◆ DATA PROVIDED ◆
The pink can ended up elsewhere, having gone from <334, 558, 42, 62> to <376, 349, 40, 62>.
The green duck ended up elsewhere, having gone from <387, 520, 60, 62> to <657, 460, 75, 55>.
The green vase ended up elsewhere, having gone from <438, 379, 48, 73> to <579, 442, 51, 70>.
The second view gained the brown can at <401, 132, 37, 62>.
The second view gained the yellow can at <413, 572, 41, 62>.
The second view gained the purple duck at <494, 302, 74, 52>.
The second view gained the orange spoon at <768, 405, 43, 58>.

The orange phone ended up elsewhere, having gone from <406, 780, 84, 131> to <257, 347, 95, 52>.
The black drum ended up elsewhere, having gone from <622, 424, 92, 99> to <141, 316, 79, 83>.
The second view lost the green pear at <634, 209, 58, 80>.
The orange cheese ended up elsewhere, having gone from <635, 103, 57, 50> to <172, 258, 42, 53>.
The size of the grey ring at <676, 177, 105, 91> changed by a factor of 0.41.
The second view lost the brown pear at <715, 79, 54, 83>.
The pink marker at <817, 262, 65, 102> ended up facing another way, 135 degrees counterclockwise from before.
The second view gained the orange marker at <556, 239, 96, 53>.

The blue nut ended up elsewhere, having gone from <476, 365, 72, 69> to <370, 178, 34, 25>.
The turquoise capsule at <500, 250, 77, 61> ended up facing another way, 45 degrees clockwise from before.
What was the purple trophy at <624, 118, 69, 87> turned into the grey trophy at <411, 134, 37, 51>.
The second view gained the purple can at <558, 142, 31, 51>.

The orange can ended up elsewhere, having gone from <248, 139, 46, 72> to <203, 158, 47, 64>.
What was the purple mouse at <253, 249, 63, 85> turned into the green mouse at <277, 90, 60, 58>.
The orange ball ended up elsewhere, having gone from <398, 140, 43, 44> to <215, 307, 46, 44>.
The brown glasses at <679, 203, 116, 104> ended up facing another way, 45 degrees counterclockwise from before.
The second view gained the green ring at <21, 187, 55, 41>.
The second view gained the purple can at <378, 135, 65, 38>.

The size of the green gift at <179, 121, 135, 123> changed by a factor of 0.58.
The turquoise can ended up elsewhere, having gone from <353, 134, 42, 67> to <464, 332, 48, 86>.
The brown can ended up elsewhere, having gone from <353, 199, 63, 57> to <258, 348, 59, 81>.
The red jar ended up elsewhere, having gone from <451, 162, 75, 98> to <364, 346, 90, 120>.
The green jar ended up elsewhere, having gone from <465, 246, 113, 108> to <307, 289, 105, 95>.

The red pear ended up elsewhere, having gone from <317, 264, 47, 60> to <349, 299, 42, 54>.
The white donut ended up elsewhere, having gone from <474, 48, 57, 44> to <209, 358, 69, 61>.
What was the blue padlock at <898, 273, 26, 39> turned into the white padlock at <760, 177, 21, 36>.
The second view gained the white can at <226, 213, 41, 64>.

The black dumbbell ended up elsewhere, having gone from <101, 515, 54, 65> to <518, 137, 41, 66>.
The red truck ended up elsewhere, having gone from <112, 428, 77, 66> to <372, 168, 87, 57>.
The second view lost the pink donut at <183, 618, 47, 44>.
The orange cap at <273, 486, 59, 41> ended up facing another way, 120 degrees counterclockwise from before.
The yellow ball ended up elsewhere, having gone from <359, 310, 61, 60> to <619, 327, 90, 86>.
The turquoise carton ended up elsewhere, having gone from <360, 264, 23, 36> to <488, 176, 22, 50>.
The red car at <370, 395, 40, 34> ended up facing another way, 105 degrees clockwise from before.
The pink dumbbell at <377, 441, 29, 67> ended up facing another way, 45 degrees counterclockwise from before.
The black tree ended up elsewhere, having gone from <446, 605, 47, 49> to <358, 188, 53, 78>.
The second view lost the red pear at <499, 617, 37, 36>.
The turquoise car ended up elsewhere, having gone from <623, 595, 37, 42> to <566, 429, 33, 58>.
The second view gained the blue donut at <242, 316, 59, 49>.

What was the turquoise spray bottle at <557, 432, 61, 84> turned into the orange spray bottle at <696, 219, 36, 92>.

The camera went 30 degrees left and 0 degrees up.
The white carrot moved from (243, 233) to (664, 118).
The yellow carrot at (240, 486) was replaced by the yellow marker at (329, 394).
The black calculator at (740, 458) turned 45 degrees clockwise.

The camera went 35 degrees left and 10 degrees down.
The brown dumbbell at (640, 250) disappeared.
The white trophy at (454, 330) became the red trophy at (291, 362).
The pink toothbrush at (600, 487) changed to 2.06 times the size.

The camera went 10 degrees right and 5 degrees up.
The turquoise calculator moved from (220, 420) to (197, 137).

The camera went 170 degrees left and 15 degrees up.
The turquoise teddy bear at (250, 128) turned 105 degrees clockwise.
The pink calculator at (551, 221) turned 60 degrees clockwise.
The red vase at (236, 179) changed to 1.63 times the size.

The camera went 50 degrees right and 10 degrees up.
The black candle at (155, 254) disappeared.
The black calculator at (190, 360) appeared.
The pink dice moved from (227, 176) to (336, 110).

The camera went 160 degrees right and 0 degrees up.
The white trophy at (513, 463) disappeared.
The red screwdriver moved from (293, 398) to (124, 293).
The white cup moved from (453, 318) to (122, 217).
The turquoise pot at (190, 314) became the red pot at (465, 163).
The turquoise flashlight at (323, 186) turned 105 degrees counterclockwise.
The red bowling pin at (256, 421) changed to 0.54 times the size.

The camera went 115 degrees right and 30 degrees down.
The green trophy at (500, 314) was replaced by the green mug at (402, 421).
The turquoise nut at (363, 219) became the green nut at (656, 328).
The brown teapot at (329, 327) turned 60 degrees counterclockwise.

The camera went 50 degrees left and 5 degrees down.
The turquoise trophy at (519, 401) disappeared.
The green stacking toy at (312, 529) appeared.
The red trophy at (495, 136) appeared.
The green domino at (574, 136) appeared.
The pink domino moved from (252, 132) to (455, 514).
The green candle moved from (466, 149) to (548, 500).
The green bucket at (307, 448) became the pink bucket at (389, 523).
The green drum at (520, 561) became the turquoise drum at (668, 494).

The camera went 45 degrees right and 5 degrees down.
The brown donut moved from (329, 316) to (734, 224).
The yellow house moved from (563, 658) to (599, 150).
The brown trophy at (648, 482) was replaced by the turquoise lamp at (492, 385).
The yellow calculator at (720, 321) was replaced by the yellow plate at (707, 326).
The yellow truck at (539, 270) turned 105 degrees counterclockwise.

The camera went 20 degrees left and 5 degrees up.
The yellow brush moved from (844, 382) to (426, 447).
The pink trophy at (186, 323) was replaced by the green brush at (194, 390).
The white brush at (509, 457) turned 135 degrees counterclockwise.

◆ WHAT THE EXERCISE ASKS ◆
Copy every line of the listing containing the string "duck".

◆ ANSWER TO THE EXERCISE ◆
The green duck ended up elsewhere, having gone from <387, 520, 60, 62> to <657, 460, 75, 55>.
The second view gained the purple duck at <494, 302, 74, 52>.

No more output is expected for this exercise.